## WORK ORDER:
In the entries that follow, how many lines include the string "yellow"? The answer is the number only.

[Spatial reasoning data]
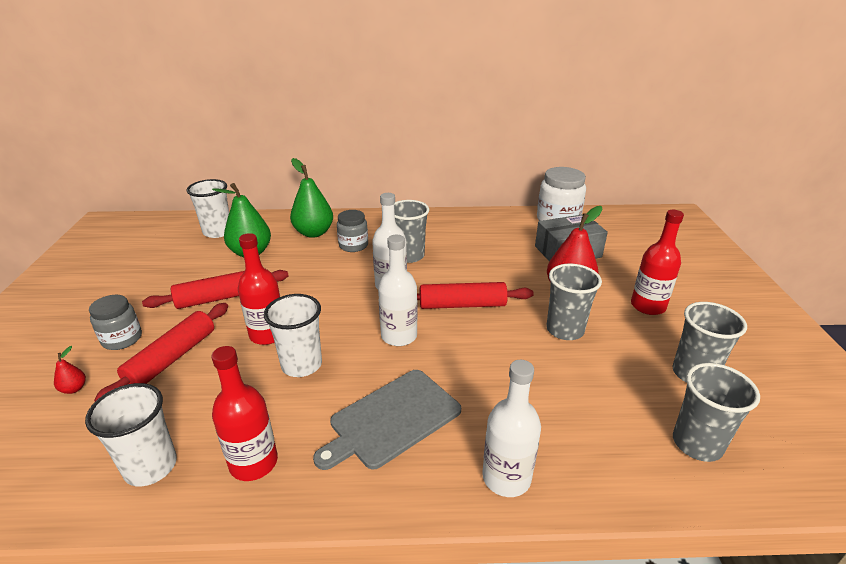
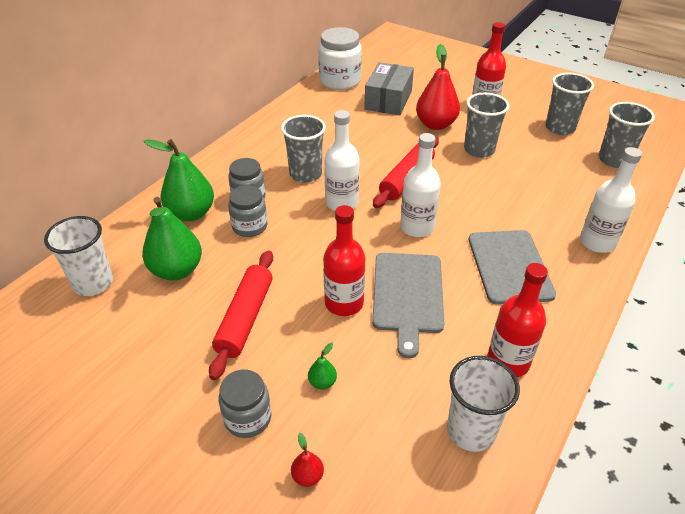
camera: 55 degrees left, 10 degrees up
(172, 358) = (322, 382): red rolling pin -> green pear
(301, 365) = (408, 295): white cup -> grey cutting board
(321, 259) = (250, 226): none -> grey jar

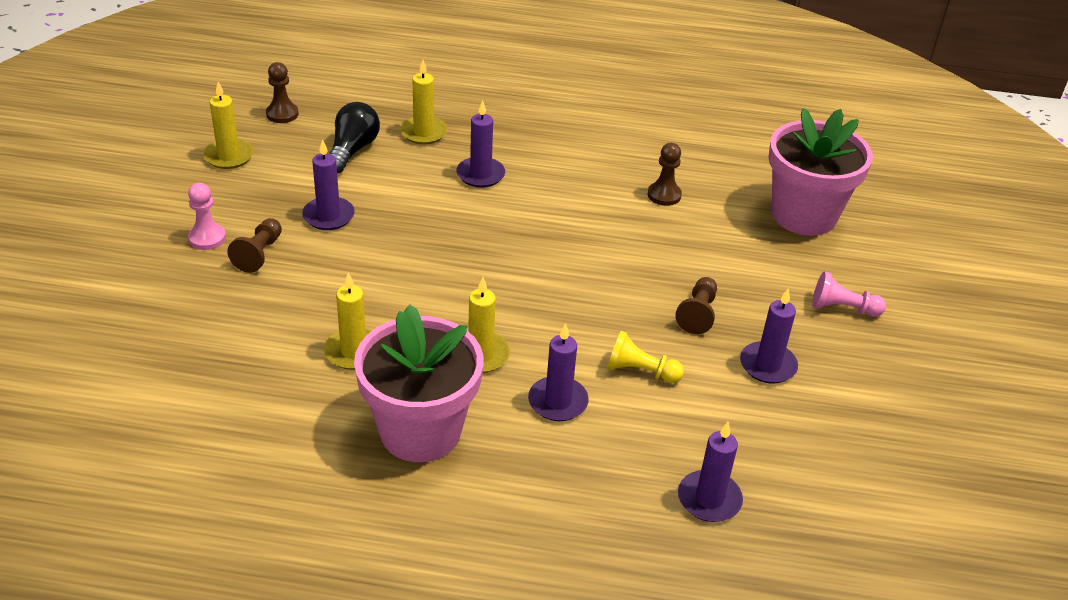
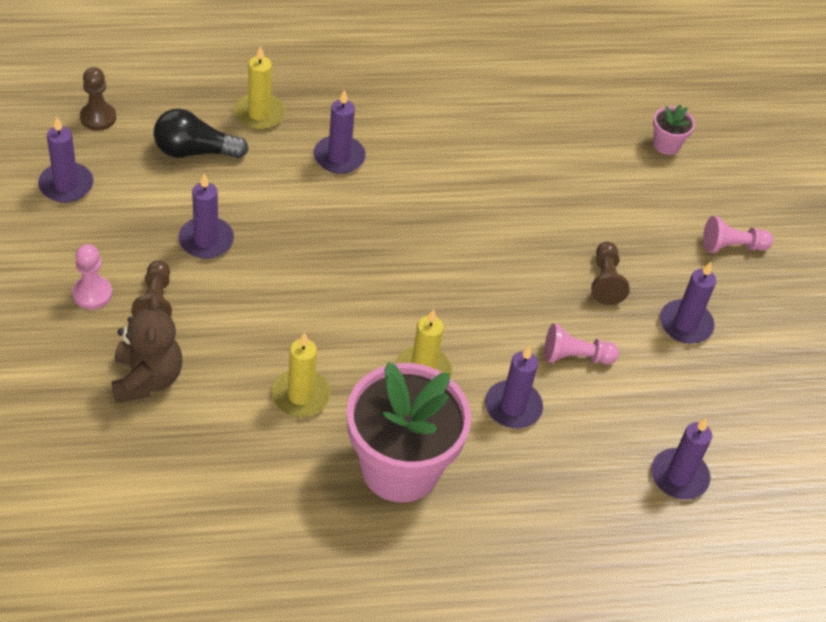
camera: 20 degrees left, 10 degrees up
(219, 311) = (147, 379): none -> brown teddy bear
(229, 156) = (66, 185): yellow candle -> purple candle
(352, 150) = (194, 151): black light bulb -> black light bulb turned 90 degrees counterclockwise
(640, 371) = (575, 357): yellow pawn -> pink pawn
(664, 195) = (528, 147): brown pawn -> none
(804, 215) = (666, 145): pink flower pot -> pink flower pot, size x0.42

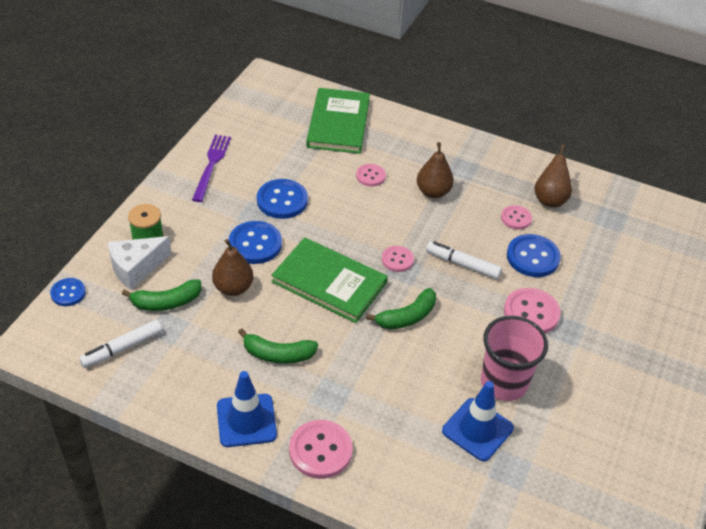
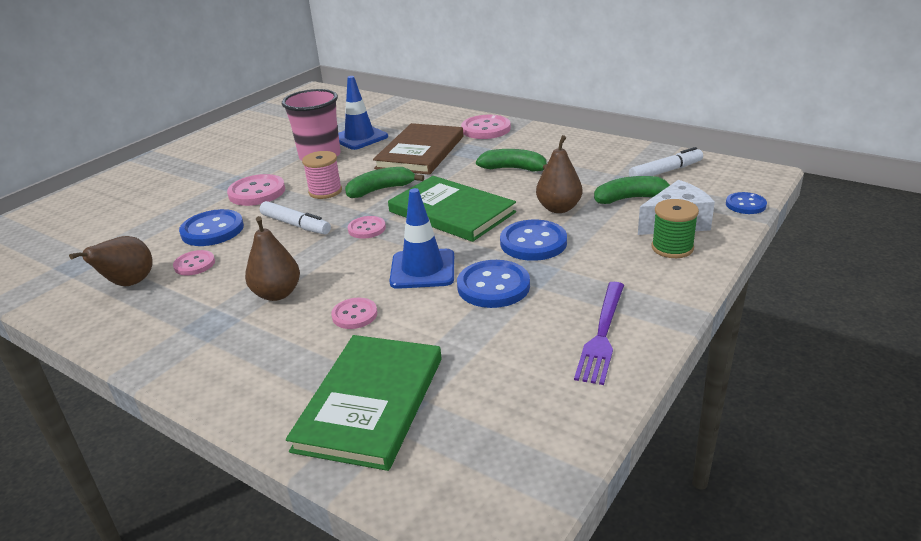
camera: 165 degrees left, 15 degrees down
(246, 420) = (543, 139): blue traffic cone -> blue traffic cone (422, 269)
(389, 391) = (420, 152): none -> brown book
(462, 314) = (325, 191): none -> pink spool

## FINISHED EXERCISE:
2